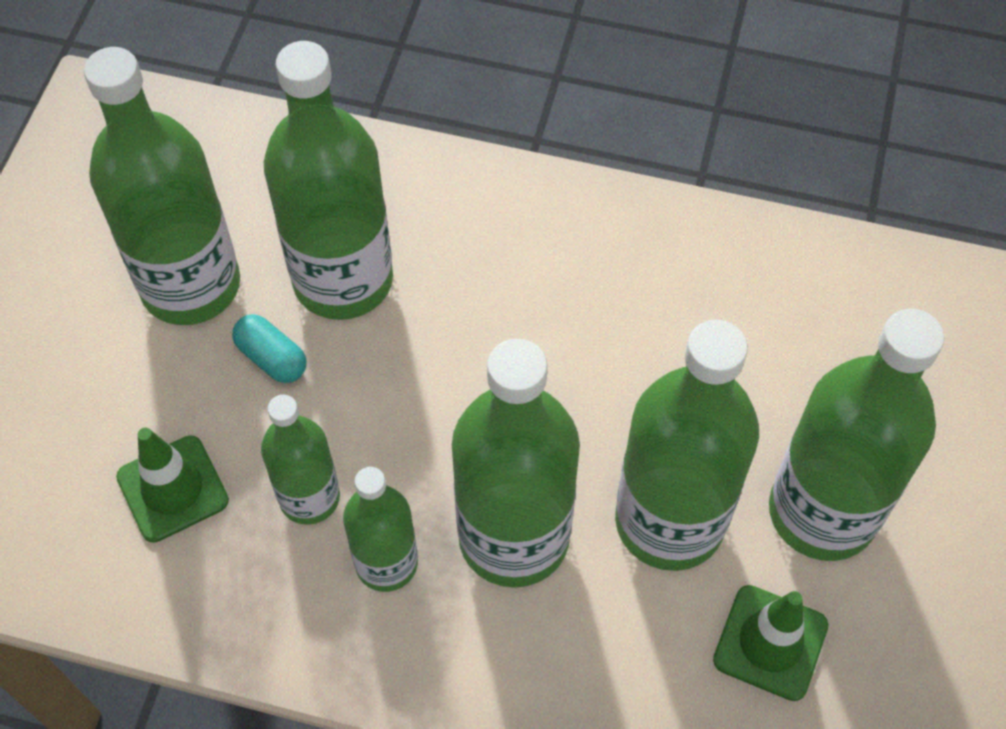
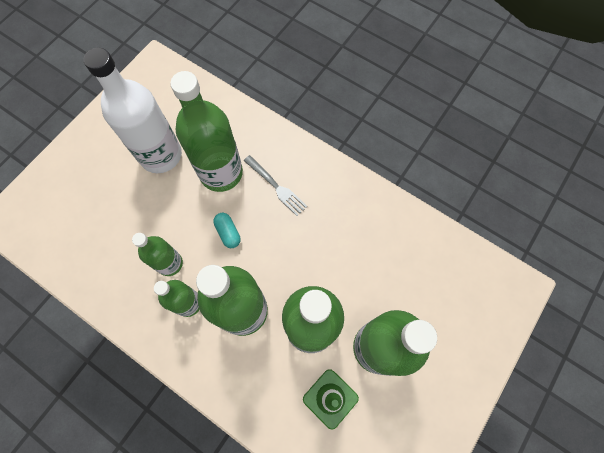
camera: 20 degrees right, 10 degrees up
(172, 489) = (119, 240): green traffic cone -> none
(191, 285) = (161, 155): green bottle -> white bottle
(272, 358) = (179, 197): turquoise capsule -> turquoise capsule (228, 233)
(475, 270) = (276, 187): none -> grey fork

* **Exercise prompt**
Could the lines above be copied out exactly, with no image carried over?

* **Task result**
camera: 20 degrees right, 10 degrees up
(172, 489) = (119, 240): green traffic cone -> none
(191, 285) = (161, 155): green bottle -> white bottle
(272, 358) = (179, 197): turquoise capsule -> turquoise capsule (228, 233)
(475, 270) = (276, 187): none -> grey fork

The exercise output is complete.